• PROBLEM TO WORK ON
Look below for the line holding "D203: none -> schottky" and the line holding "R206: 2.2k (+12V, GND) -> none". Transcribe exactly those lines and all lines between them, nothing more.

• WORKING DATA

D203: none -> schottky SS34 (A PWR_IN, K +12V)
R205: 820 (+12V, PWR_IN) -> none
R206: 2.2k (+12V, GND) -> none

...

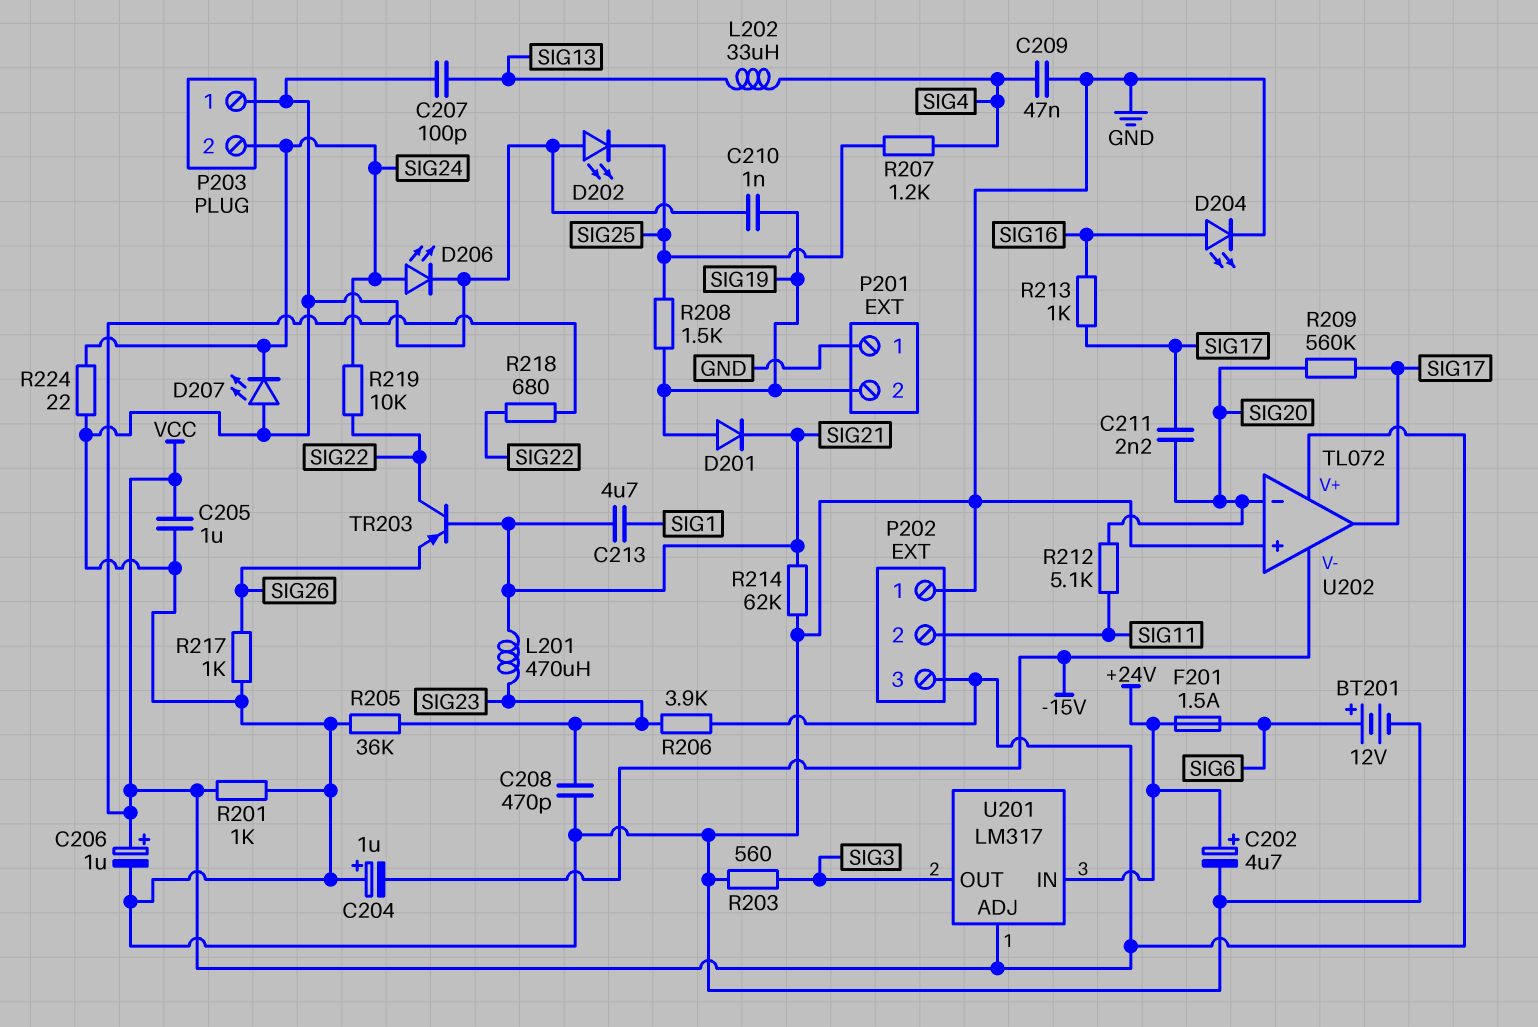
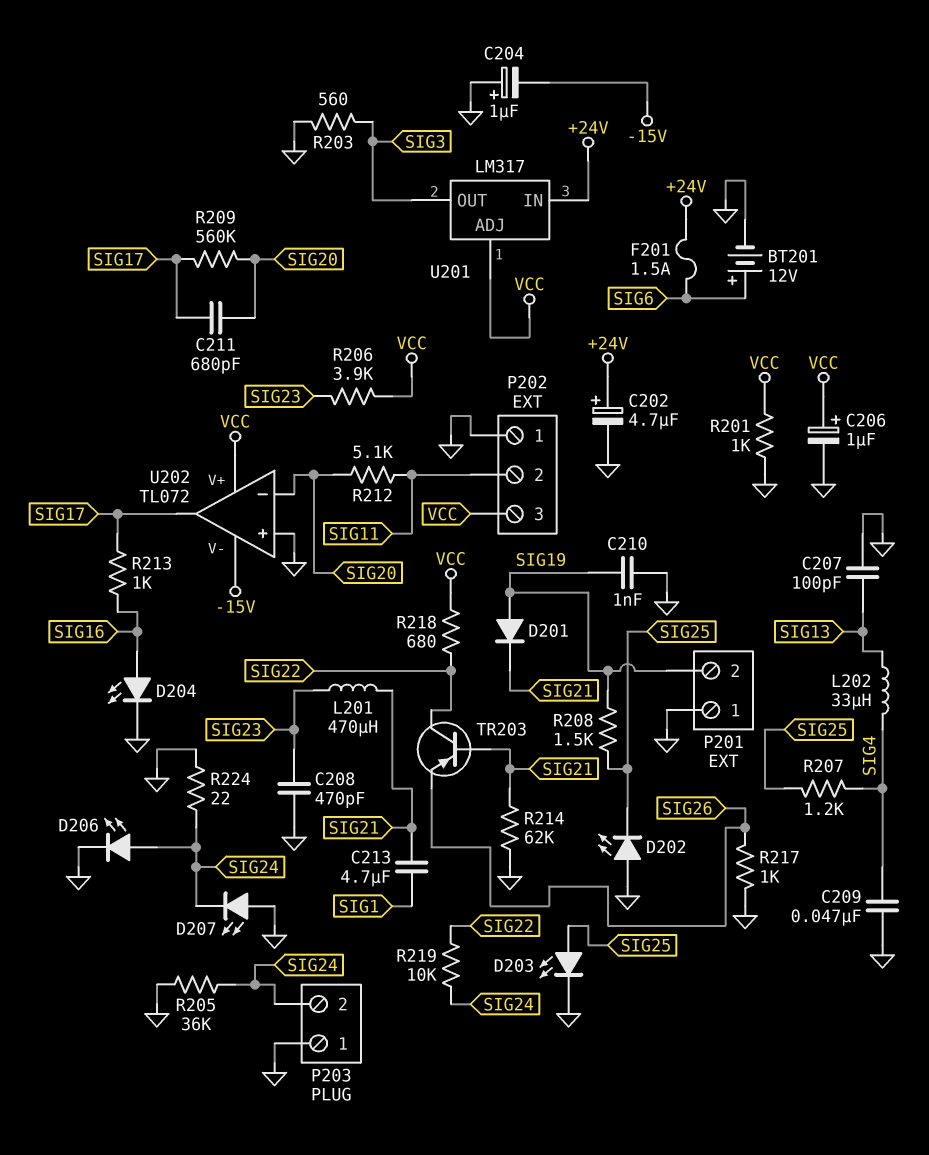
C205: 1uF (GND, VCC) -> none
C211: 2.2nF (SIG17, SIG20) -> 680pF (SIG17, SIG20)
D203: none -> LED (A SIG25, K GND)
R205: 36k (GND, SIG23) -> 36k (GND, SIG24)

• YOUR RESPONSE
D203: none -> schottky SS34 (A PWR_IN, K +12V)
R205: 820 (+12V, PWR_IN) -> none
R206: 2.2k (+12V, GND) -> none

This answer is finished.